**ABOUT THIS EXERCISE:** Report every line in the records below that holds the word "brown".

START DATA PROVIDED

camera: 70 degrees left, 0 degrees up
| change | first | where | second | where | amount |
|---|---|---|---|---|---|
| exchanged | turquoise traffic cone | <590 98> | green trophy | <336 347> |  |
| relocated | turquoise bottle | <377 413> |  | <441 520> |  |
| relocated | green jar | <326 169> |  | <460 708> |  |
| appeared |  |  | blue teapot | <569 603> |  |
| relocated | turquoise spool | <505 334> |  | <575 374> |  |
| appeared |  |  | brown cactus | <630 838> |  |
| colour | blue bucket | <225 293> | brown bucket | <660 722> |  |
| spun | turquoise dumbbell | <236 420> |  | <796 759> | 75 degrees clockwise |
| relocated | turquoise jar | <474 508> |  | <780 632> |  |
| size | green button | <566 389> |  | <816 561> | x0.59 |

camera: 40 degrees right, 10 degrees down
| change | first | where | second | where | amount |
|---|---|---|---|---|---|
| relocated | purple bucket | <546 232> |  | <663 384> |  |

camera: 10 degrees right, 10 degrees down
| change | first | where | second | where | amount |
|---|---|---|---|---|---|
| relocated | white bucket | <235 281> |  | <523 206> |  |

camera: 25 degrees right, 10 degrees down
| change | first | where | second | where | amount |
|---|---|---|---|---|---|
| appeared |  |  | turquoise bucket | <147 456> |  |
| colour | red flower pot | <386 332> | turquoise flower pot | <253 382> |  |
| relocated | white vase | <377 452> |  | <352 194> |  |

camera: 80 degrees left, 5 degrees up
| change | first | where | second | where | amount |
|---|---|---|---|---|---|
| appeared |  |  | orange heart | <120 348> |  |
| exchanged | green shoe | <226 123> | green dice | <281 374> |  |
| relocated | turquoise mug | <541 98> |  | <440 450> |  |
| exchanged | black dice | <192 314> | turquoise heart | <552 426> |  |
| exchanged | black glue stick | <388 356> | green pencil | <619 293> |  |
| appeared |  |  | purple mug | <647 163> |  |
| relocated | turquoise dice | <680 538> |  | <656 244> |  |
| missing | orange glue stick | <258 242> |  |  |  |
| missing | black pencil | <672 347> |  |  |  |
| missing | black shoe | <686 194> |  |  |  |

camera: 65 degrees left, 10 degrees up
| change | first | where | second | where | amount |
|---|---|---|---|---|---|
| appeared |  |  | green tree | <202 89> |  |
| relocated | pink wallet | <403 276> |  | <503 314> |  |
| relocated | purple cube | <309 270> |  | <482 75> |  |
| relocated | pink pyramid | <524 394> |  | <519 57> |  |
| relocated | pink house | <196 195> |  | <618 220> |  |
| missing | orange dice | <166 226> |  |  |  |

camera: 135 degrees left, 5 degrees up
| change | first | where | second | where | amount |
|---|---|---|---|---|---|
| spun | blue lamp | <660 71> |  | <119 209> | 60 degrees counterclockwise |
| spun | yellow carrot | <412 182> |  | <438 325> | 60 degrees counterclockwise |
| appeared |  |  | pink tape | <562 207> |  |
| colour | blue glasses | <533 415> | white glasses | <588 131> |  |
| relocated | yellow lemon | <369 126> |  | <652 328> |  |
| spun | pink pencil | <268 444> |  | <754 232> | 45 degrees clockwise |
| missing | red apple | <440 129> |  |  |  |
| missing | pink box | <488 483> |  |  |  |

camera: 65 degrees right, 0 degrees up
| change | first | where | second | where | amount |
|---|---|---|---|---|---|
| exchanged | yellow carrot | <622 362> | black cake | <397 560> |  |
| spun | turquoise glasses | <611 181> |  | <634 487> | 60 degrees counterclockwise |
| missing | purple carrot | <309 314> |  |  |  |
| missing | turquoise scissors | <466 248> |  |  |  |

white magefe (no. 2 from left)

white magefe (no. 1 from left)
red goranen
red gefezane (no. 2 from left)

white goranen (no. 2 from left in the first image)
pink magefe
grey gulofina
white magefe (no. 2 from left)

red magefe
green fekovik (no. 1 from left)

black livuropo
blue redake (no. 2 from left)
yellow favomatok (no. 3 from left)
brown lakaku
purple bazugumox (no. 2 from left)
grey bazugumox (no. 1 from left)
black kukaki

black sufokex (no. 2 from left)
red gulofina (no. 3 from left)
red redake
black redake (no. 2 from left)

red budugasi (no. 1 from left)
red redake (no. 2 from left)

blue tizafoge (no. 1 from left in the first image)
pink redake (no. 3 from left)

END DATA PROVIDED

**ANSWER AREA:**
| appeared |  |  | brown cactus | <630 838> |  |
| colour | blue bucket | <225 293> | brown bucket | <660 722> |  |
brown lakaku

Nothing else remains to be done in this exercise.